**Aim of the task:**
Give back, word for word, the line that contains "What was the" and every line that follows it in the data below.

**Data extract:**
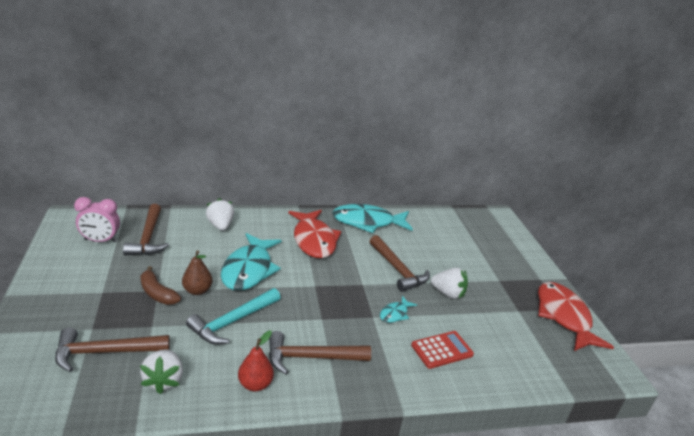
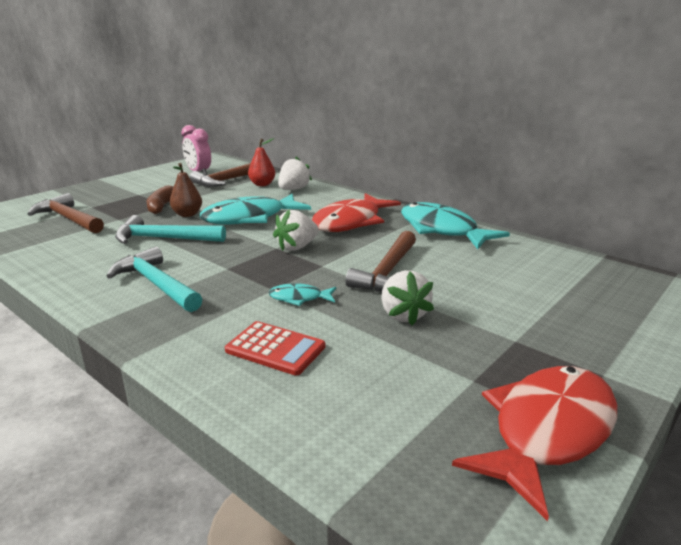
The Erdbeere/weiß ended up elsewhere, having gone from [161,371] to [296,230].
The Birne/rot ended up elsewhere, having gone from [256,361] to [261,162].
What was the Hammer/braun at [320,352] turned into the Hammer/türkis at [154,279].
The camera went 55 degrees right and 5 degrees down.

**Response to the task:**
What was the Hammer/braun at [320,352] turned into the Hammer/türkis at [154,279].
The camera went 55 degrees right and 5 degrees down.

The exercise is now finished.